— GIVEN RECORDS —
......
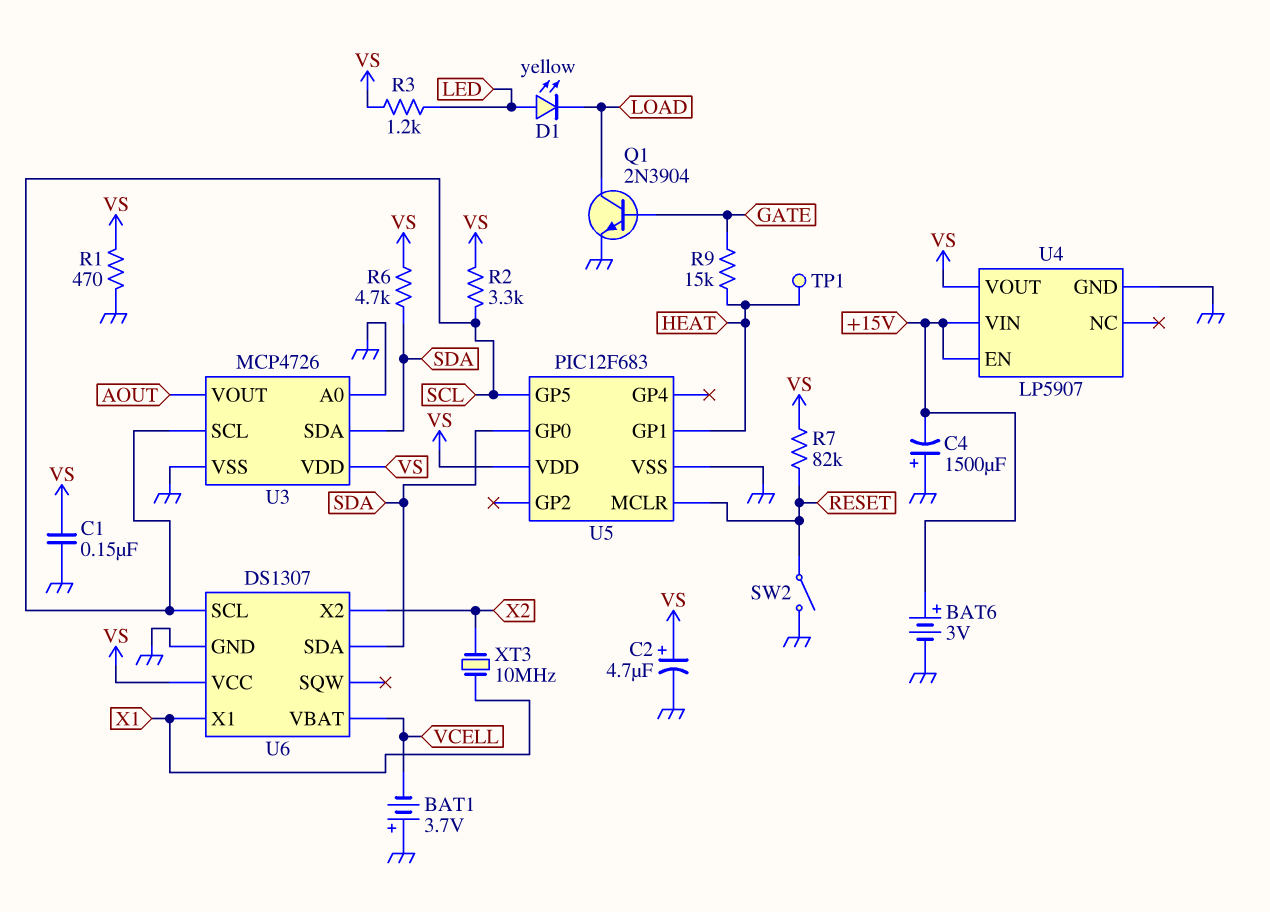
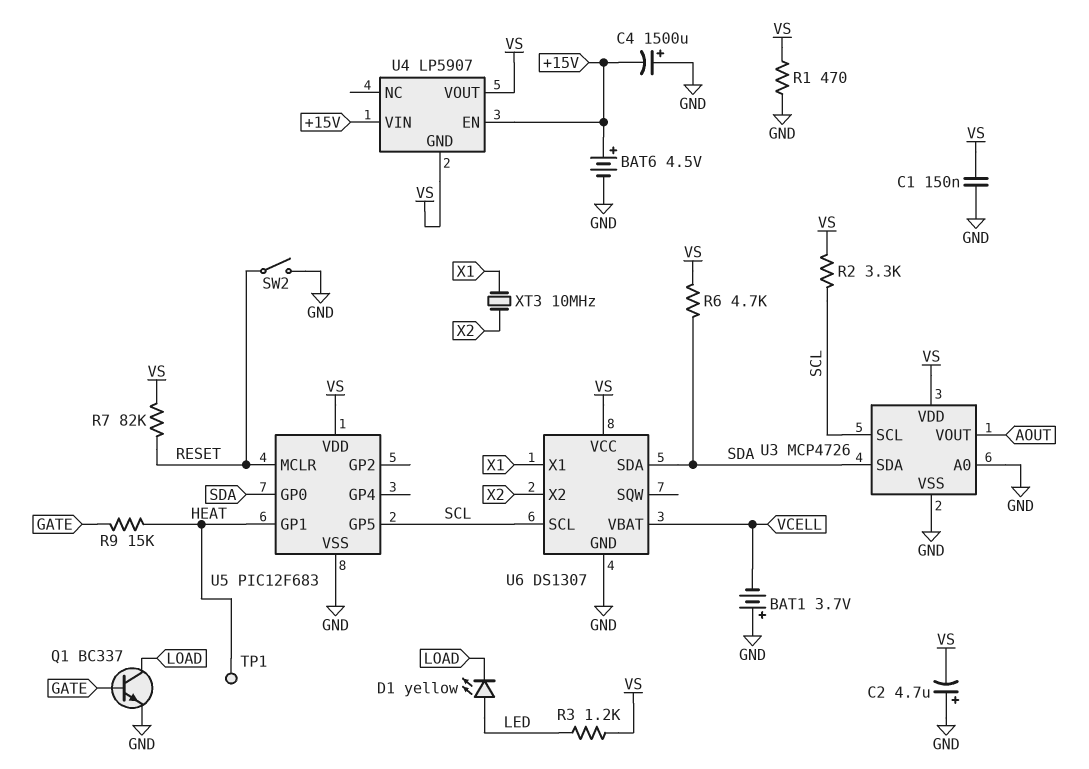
BAT6: 3V (plus +15V, minus GND) -> 4.5V (plus +15V, minus GND)
C2: 4.7uF (plus VS, minus GND) -> 4.7uF (plus GND, minus VS)
Q1: NPN 2N3904 (B GATE, C LOAD, E GND) -> NPN BC337 (B GATE, C LOAD, E GND)
U4 pin GND: GND -> VS

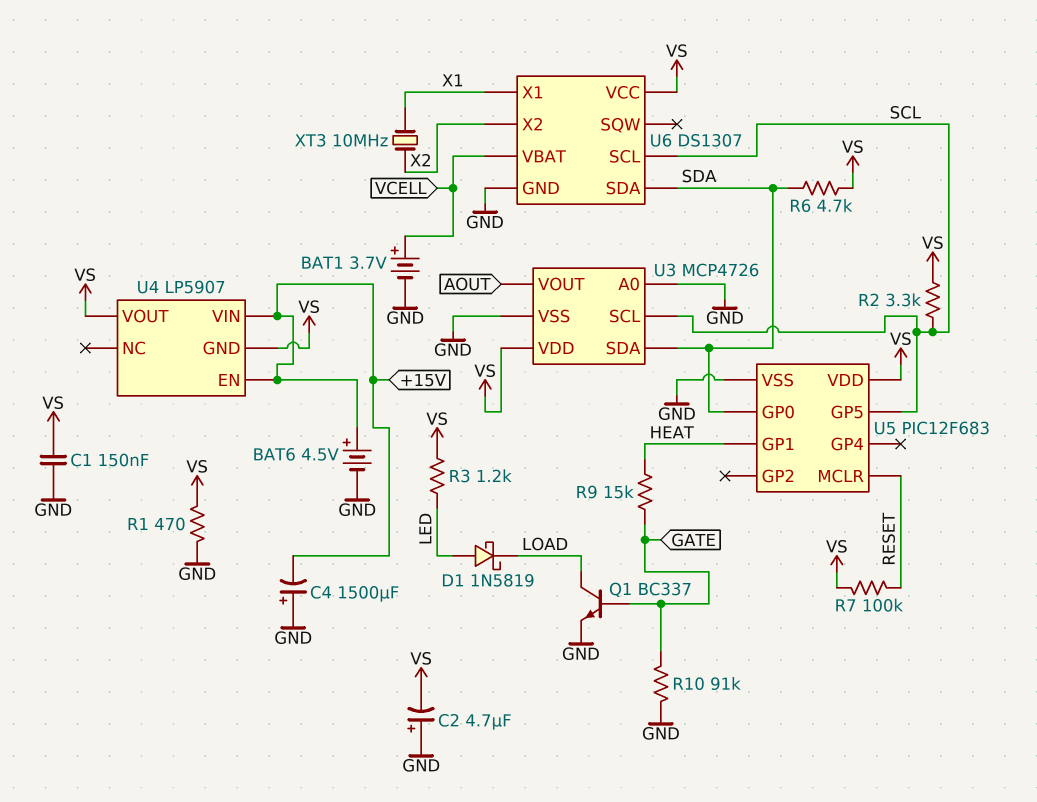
BAT1: 3.7V (plus GND, minus VCELL) -> 3.7V (plus VCELL, minus GND)
D1: LED yellow (A LED, K LOAD) -> schottky 1N5819 (A LED, K LOAD)
R7: 82k (RESET, VS) -> 100k (RESET, VS)
R10: none -> 91k (GATE, GND)
SW2: switch (GND, RESET) -> none
TP1: test point (HEAT) -> none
......
— PROBLEM REQUIREMENTS —
When a line in the data contains the string "RESET", copy that line.

— ANSWER TO THIS PROBLEM —
R7: 82k (RESET, VS) -> 100k (RESET, VS)
SW2: switch (GND, RESET) -> none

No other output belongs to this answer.